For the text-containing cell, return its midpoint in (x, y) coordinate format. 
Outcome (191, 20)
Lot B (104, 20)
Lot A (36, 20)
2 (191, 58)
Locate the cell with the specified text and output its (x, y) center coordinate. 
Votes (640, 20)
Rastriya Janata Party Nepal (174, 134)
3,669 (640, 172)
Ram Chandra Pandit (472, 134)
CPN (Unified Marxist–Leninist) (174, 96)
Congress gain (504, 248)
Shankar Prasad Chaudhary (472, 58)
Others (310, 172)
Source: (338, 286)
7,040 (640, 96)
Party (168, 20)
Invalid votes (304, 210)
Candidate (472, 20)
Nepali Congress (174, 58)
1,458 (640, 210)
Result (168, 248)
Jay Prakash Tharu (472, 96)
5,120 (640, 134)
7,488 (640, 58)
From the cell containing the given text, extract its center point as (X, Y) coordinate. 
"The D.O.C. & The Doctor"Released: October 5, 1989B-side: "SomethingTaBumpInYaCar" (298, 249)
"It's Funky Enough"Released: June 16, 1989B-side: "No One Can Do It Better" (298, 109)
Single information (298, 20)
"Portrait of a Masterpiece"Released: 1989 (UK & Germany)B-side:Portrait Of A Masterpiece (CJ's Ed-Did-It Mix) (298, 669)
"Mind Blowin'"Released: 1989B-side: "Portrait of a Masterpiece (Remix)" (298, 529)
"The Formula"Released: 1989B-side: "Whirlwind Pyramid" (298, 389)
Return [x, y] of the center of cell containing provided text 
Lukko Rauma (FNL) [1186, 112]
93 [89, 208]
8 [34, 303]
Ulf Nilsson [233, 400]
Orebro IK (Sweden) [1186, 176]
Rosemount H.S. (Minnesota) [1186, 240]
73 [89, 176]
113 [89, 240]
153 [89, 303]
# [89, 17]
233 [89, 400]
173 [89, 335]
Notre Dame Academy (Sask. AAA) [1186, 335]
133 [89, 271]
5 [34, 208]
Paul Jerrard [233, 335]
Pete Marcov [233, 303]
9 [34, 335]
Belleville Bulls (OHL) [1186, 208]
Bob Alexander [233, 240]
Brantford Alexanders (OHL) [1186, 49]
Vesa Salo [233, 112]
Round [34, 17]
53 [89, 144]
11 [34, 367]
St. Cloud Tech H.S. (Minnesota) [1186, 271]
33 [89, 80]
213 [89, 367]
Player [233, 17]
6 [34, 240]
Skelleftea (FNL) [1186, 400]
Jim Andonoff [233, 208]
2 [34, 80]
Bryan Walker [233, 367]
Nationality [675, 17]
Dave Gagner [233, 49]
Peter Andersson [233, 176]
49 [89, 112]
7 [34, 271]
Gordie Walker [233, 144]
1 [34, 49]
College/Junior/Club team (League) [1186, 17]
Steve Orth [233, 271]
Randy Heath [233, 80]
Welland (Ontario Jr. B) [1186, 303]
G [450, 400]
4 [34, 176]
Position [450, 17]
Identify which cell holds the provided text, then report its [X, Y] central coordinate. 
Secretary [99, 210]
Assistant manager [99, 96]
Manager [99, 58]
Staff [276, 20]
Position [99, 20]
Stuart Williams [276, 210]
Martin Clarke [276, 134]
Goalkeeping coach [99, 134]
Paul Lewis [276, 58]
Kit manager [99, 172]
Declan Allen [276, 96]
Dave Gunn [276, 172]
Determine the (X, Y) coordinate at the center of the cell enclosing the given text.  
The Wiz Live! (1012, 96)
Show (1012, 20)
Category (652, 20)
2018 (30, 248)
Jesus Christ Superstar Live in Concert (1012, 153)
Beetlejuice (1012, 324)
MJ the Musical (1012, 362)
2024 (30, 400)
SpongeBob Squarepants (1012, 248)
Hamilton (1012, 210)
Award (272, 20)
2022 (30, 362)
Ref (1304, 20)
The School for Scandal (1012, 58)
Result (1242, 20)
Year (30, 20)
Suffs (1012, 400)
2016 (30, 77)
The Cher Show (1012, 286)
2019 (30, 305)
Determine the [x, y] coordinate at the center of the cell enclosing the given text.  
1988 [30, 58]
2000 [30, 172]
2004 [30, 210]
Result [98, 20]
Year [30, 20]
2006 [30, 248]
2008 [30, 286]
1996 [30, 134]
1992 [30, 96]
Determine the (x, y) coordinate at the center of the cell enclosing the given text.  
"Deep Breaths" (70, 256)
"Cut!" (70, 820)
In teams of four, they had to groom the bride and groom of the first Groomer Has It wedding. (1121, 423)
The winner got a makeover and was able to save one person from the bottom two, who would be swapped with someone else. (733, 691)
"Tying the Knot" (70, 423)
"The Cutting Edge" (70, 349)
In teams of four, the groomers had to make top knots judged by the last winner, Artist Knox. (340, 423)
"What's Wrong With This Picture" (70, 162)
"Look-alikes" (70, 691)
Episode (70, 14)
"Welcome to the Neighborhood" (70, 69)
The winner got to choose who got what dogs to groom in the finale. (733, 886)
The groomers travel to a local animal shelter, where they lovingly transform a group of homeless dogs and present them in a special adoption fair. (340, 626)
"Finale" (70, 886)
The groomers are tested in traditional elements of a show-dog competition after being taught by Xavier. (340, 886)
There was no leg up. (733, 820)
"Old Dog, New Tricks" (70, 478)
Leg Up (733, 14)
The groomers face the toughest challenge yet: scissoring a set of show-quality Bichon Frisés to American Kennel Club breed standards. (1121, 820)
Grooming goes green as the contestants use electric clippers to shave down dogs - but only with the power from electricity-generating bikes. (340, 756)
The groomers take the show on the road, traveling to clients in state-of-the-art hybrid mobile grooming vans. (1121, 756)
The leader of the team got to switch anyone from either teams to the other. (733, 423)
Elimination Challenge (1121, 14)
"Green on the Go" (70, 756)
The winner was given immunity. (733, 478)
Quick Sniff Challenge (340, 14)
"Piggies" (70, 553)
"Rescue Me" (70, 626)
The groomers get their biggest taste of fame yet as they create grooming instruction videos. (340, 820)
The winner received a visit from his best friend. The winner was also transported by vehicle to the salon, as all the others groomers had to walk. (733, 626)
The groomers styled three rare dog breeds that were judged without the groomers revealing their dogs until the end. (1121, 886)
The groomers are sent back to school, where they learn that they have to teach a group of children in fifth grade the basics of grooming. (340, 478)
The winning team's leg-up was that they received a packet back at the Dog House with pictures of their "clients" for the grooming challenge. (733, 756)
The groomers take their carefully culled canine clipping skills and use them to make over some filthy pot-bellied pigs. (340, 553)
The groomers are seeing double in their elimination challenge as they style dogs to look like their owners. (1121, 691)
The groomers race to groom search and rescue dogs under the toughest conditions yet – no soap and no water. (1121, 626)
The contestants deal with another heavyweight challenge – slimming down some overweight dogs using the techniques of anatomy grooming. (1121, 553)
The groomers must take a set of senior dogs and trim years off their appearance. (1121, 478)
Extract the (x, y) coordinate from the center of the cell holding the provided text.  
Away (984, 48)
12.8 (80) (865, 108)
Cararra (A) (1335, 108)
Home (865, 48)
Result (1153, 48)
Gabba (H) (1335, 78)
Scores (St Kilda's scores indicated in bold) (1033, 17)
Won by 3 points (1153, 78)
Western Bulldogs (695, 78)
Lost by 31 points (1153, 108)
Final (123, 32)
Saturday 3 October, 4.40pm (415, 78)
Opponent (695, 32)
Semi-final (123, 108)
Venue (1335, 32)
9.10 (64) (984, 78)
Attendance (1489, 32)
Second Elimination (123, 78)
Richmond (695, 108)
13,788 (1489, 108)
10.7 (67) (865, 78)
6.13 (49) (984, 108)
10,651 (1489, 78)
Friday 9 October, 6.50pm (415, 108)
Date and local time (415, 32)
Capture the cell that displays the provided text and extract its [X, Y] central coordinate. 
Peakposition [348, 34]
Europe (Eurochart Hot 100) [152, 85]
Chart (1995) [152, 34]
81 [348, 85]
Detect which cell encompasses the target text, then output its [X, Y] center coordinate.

————————

■ Your goal
Rewrite the records from the first line up to and including the line with "Ram Chandra Pandit (472, 134)", replacing "cell" with "box" and keeping everything else the same.

■ Written response
For the text-containing box, return its midpoint in (x, y) coordinate format. 
Outcome (191, 20)
Lot B (104, 20)
Lot A (36, 20)
2 (191, 58)
Locate the box with the specified text and output its (x, y) center coordinate. 
Votes (640, 20)
Rastriya Janata Party Nepal (174, 134)
3,669 (640, 172)
Ram Chandra Pandit (472, 134)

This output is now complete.